*** Records shown ***

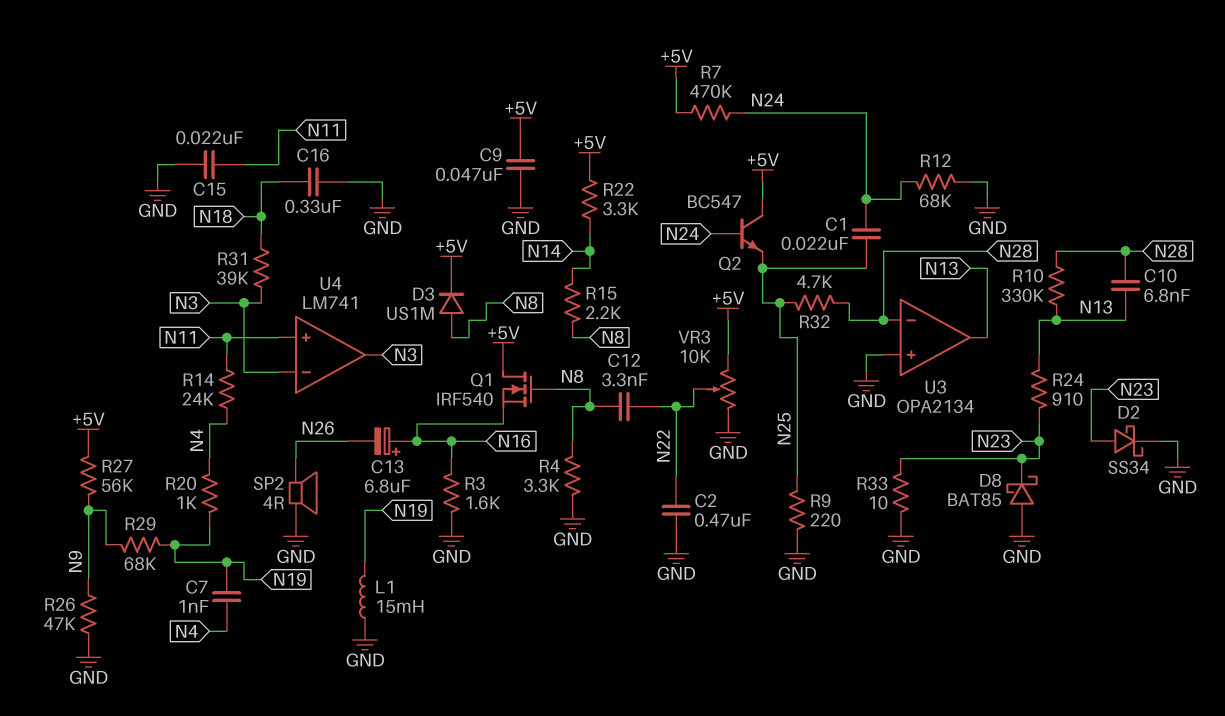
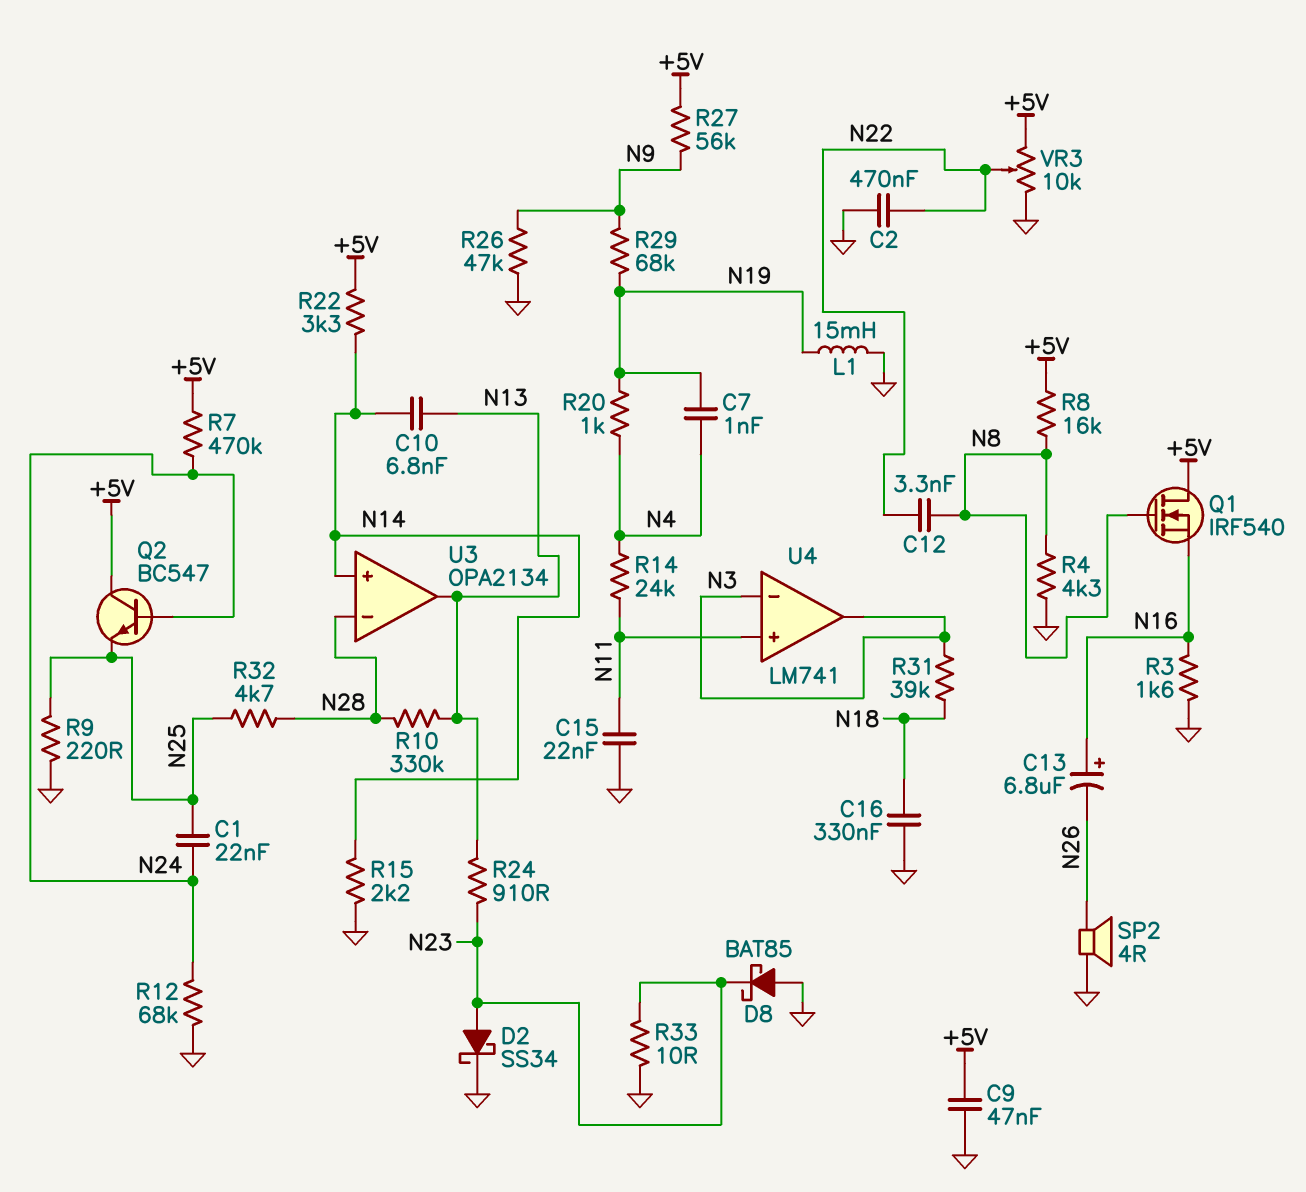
C10: 6.8nF (N13, N28) -> 6.8nF (N13, N14)
D3: diode US1M (A N8, K +5V) -> none
R4: 3.3k (GND, N8) -> 4.3k (GND, N8)
R8: none -> 16k (+5V, N8)
R15: 2.2k (N8, N14) -> 2.2k (GND, N14)
U3 pin in+: GND -> N14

***

**Activity:**
Show me each line of the listing above with "none" in it.

**Final answer:**
D3: diode US1M (A N8, K +5V) -> none
R8: none -> 16k (+5V, N8)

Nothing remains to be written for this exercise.